[Modification records]
★ ★ ★ ★ ★
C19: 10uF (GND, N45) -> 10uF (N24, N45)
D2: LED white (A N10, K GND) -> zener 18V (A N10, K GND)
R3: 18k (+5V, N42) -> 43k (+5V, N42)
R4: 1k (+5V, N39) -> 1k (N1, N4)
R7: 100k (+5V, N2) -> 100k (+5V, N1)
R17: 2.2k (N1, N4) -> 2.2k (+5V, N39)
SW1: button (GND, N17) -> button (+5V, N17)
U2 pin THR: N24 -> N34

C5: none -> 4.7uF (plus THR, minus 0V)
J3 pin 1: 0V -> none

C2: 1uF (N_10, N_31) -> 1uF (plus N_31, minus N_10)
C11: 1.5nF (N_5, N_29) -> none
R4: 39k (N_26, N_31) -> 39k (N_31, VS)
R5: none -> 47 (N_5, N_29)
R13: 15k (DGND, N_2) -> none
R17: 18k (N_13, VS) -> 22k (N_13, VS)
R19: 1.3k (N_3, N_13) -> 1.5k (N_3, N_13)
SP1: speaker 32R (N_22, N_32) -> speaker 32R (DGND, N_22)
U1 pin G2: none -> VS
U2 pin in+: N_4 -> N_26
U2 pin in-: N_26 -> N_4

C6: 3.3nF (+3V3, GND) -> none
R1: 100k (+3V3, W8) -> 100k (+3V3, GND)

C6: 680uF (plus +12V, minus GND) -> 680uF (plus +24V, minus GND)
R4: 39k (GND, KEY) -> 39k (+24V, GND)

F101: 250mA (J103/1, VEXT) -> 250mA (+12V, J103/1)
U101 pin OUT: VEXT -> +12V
★ ★ ★ ★ ★
# Brief
Output the lines of the records above exactly as they appear, from the line containing "D2: LED white" through the line containing "J3 pin 1: 0V -> none".

# Answer to this exercise
D2: LED white (A N10, K GND) -> zener 18V (A N10, K GND)
R3: 18k (+5V, N42) -> 43k (+5V, N42)
R4: 1k (+5V, N39) -> 1k (N1, N4)
R7: 100k (+5V, N2) -> 100k (+5V, N1)
R17: 2.2k (N1, N4) -> 2.2k (+5V, N39)
SW1: button (GND, N17) -> button (+5V, N17)
U2 pin THR: N24 -> N34

C5: none -> 4.7uF (plus THR, minus 0V)
J3 pin 1: 0V -> none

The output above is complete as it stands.